All lines in the records that carry the string "toothbrush" are to be shown.

_Data shown_
==================================================
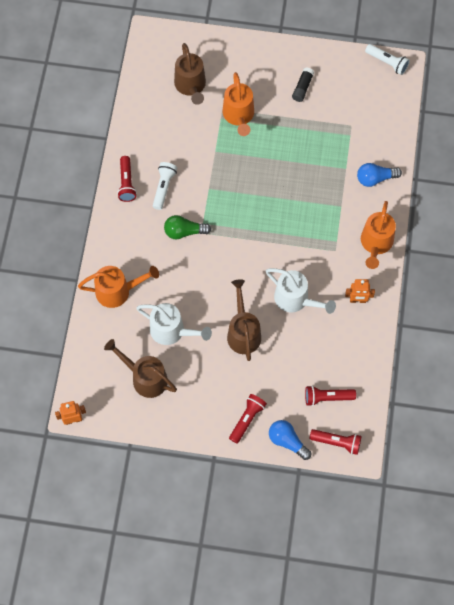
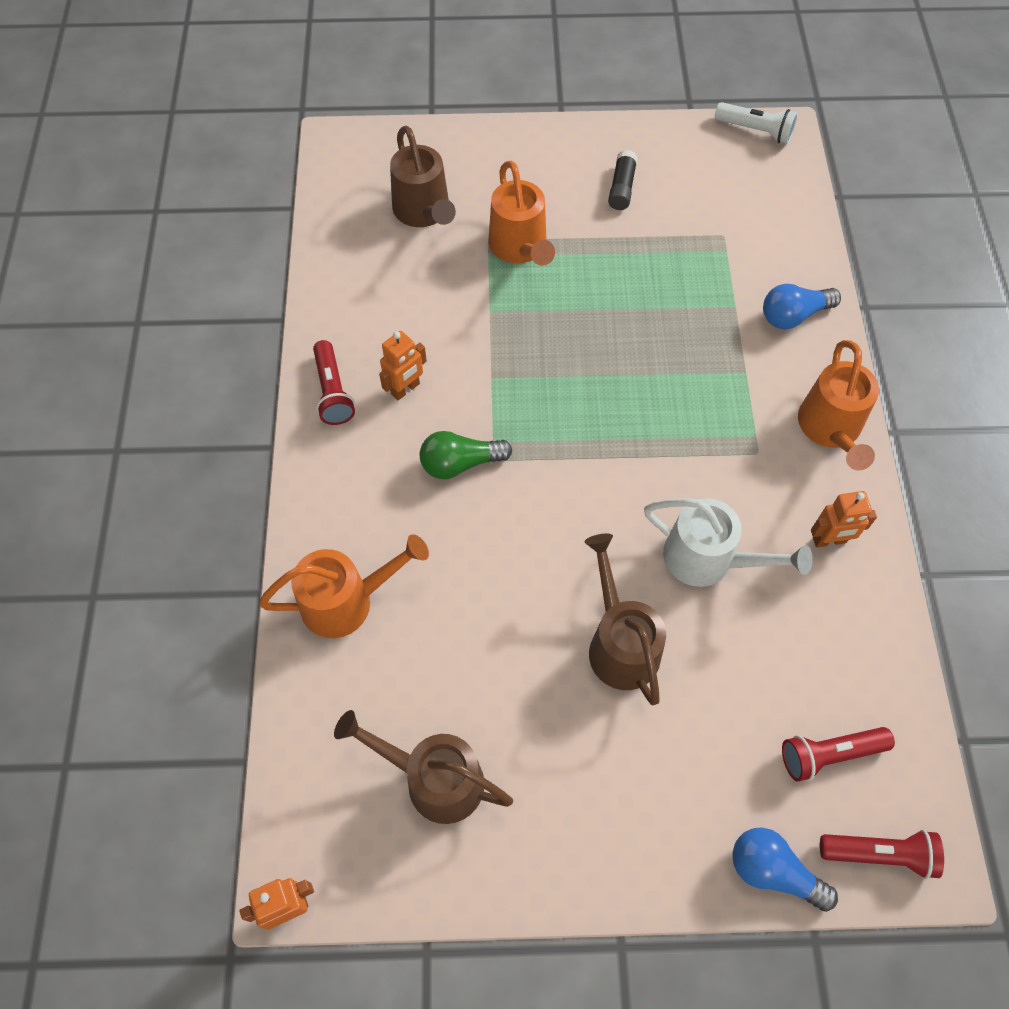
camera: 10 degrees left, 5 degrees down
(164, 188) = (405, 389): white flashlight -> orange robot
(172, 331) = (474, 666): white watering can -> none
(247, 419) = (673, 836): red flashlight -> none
==================================================
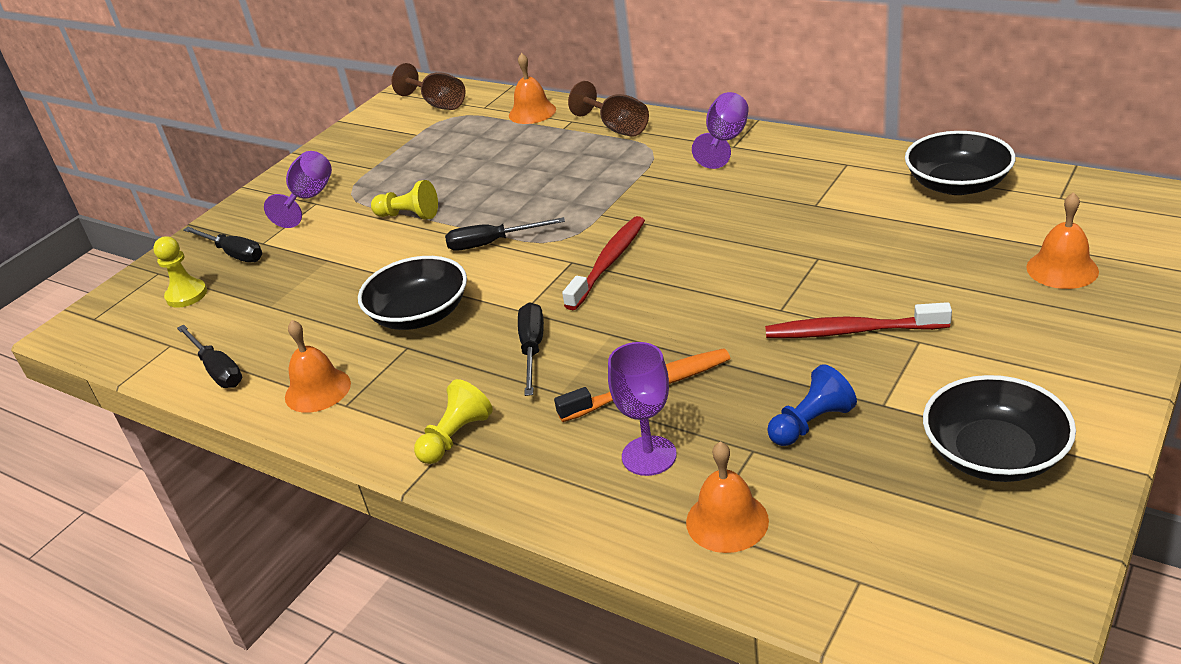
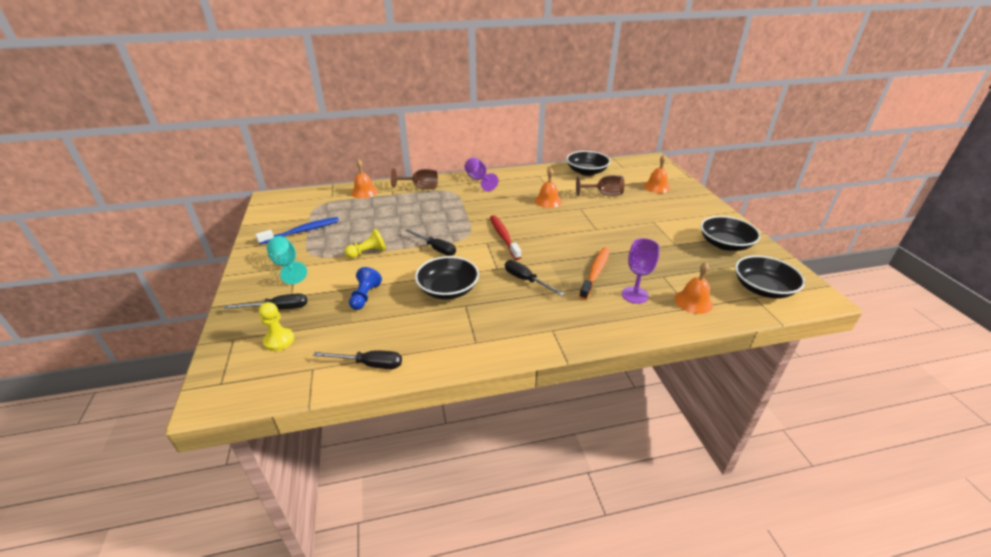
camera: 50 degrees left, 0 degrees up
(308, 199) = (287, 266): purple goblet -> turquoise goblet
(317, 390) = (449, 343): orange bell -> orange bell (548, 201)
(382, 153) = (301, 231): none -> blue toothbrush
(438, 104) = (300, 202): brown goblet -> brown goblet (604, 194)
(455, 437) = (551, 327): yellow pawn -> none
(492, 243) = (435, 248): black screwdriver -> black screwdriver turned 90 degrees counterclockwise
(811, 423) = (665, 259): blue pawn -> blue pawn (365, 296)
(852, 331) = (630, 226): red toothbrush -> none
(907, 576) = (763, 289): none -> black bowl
==================================================
_The answer_
(382, 153) = (301, 231): none -> blue toothbrush
(852, 331) = (630, 226): red toothbrush -> none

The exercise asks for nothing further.